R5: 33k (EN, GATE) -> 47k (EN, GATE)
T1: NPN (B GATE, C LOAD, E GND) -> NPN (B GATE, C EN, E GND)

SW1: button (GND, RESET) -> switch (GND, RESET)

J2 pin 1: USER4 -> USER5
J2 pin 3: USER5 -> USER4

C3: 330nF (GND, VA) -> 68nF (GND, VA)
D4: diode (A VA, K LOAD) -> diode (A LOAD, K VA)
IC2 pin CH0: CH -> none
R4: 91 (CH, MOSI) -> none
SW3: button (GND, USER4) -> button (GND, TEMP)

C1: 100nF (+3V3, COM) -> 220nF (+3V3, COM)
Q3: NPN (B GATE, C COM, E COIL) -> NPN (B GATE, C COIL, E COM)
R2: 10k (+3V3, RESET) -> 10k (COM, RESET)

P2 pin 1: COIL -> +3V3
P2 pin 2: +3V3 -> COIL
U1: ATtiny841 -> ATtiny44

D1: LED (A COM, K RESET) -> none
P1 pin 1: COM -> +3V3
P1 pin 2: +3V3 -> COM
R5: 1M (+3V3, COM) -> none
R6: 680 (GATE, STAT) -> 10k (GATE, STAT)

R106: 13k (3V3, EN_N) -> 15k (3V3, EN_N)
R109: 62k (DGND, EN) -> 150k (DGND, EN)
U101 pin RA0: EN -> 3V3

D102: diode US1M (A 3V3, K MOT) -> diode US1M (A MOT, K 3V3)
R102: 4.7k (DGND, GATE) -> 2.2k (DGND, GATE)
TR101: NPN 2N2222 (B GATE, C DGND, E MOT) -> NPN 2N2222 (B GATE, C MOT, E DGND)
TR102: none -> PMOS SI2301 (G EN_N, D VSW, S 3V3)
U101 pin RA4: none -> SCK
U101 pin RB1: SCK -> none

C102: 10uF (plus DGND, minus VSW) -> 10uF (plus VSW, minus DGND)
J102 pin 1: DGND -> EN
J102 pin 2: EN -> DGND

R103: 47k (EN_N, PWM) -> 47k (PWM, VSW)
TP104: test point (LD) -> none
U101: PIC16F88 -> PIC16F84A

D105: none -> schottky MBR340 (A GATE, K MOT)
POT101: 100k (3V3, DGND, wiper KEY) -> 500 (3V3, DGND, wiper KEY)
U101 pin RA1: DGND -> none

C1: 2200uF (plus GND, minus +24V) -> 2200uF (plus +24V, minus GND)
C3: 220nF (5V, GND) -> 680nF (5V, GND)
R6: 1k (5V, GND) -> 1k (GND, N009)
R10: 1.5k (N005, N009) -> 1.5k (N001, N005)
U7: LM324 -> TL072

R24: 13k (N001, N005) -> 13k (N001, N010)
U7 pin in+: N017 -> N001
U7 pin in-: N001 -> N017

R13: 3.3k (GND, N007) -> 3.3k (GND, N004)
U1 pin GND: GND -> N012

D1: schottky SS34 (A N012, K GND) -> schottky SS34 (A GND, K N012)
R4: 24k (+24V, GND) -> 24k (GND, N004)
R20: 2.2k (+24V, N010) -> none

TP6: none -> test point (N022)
________
## Directions for this task
Only the lines from the one with "U101 pin RB1: SCK -> none" to the end of the listing are wanted. Print them exactly, keeping both ends.

## The completed task
U101 pin RB1: SCK -> none

C102: 10uF (plus DGND, minus VSW) -> 10uF (plus VSW, minus DGND)
J102 pin 1: DGND -> EN
J102 pin 2: EN -> DGND

R103: 47k (EN_N, PWM) -> 47k (PWM, VSW)
TP104: test point (LD) -> none
U101: PIC16F88 -> PIC16F84A

D105: none -> schottky MBR340 (A GATE, K MOT)
POT101: 100k (3V3, DGND, wiper KEY) -> 500 (3V3, DGND, wiper KEY)
U101 pin RA1: DGND -> none

C1: 2200uF (plus GND, minus +24V) -> 2200uF (plus +24V, minus GND)
C3: 220nF (5V, GND) -> 680nF (5V, GND)
R6: 1k (5V, GND) -> 1k (GND, N009)
R10: 1.5k (N005, N009) -> 1.5k (N001, N005)
U7: LM324 -> TL072

R24: 13k (N001, N005) -> 13k (N001, N010)
U7 pin in+: N017 -> N001
U7 pin in-: N001 -> N017

R13: 3.3k (GND, N007) -> 3.3k (GND, N004)
U1 pin GND: GND -> N012

D1: schottky SS34 (A N012, K GND) -> schottky SS34 (A GND, K N012)
R4: 24k (+24V, GND) -> 24k (GND, N004)
R20: 2.2k (+24V, N010) -> none

TP6: none -> test point (N022)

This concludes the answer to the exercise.